■ PROVIDED RECORDS:
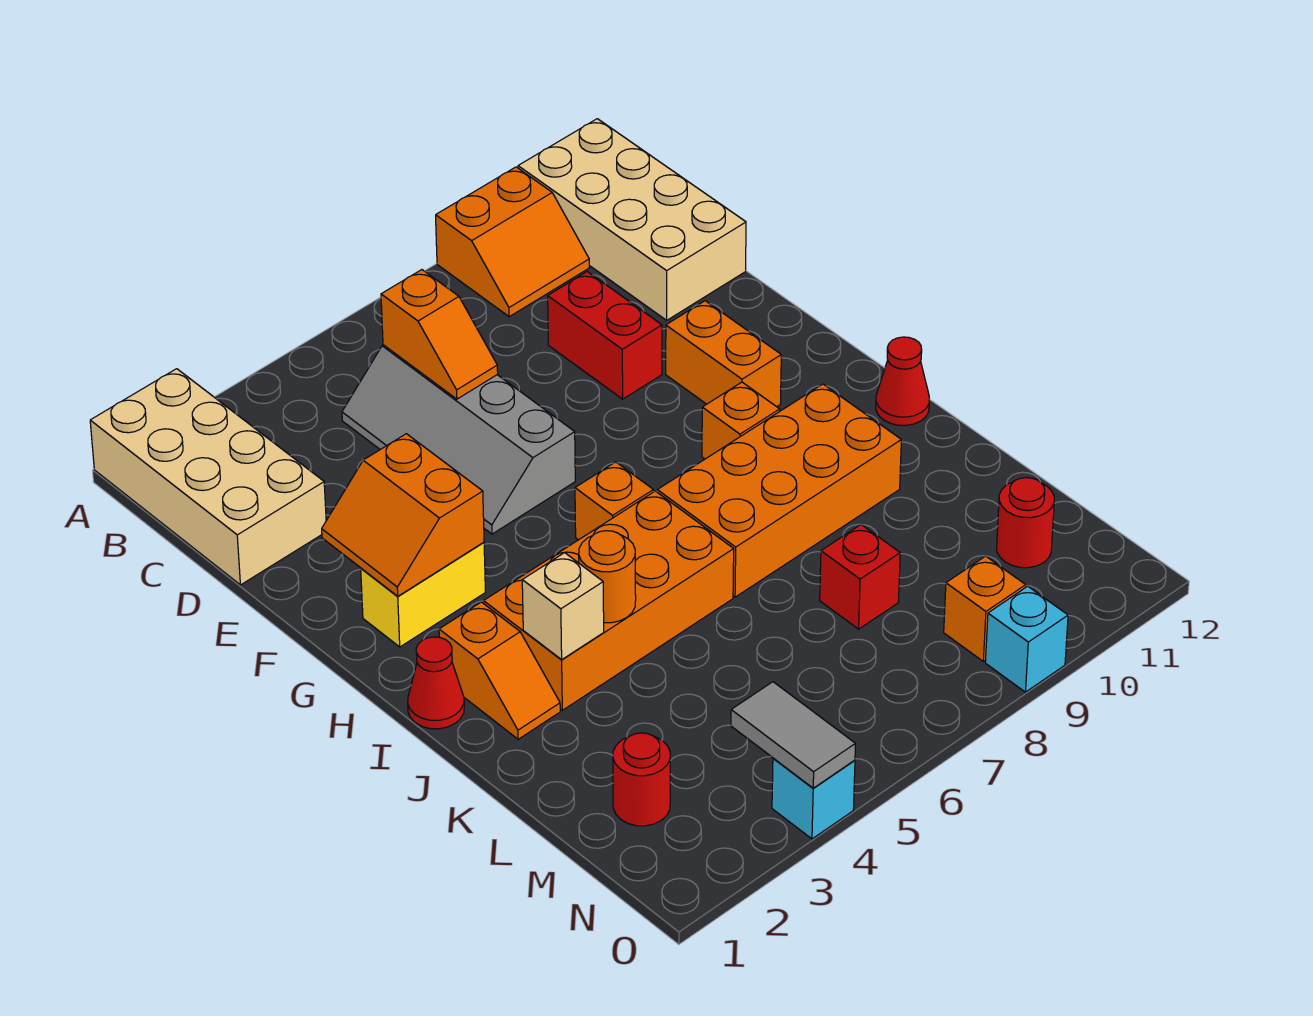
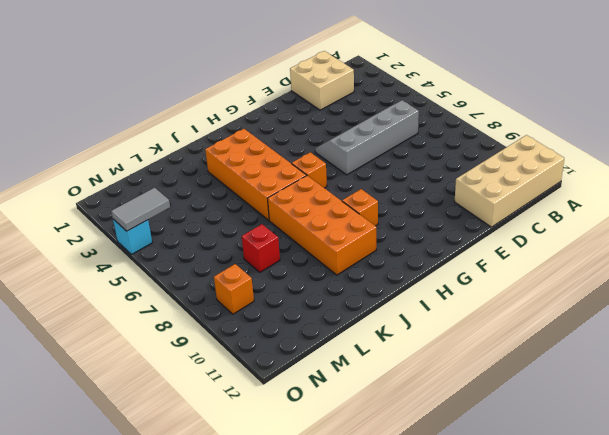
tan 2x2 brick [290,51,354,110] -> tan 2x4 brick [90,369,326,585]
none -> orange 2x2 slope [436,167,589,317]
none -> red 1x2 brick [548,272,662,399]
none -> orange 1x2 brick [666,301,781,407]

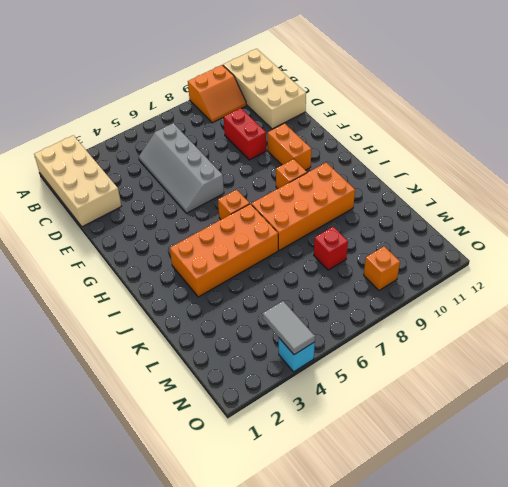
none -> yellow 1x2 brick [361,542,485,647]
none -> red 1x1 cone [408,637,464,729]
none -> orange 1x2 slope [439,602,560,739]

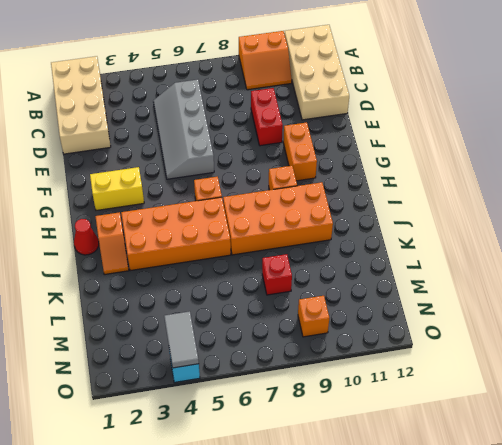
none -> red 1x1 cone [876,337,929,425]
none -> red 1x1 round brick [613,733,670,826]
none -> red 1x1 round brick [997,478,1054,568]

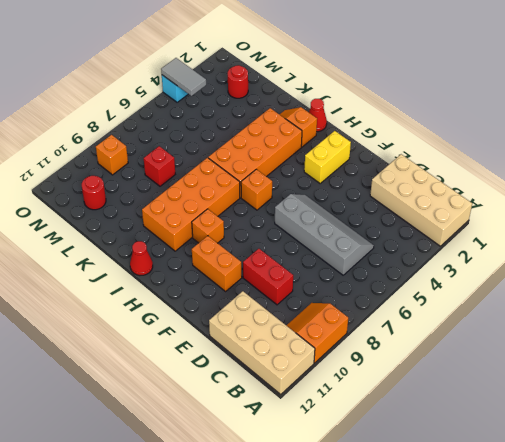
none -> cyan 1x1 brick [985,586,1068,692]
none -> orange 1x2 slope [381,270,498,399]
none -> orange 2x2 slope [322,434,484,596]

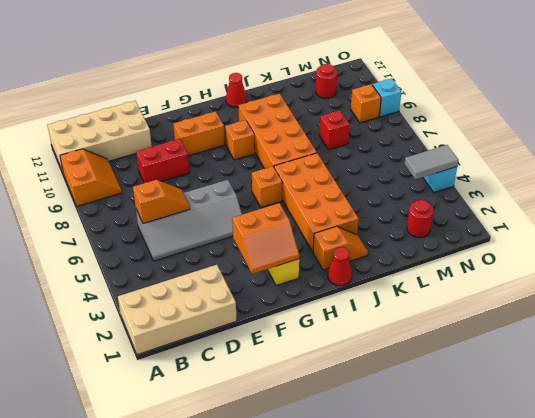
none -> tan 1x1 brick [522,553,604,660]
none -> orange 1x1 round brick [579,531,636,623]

■ ABOUT THIS TASK: Search the entries for the string "brick" and return each line where it turns up.

■ RESULT:
tan 2x2 brick [290,51,354,110] -> tan 2x4 brick [90,369,326,585]
none -> red 1x2 brick [548,272,662,399]
none -> orange 1x2 brick [666,301,781,407]
none -> yellow 1x2 brick [361,542,485,647]
none -> red 1x1 round brick [613,733,670,826]
none -> red 1x1 round brick [997,478,1054,568]
none -> cyan 1x1 brick [985,586,1068,692]
none -> tan 1x1 brick [522,553,604,660]
none -> orange 1x1 round brick [579,531,636,623]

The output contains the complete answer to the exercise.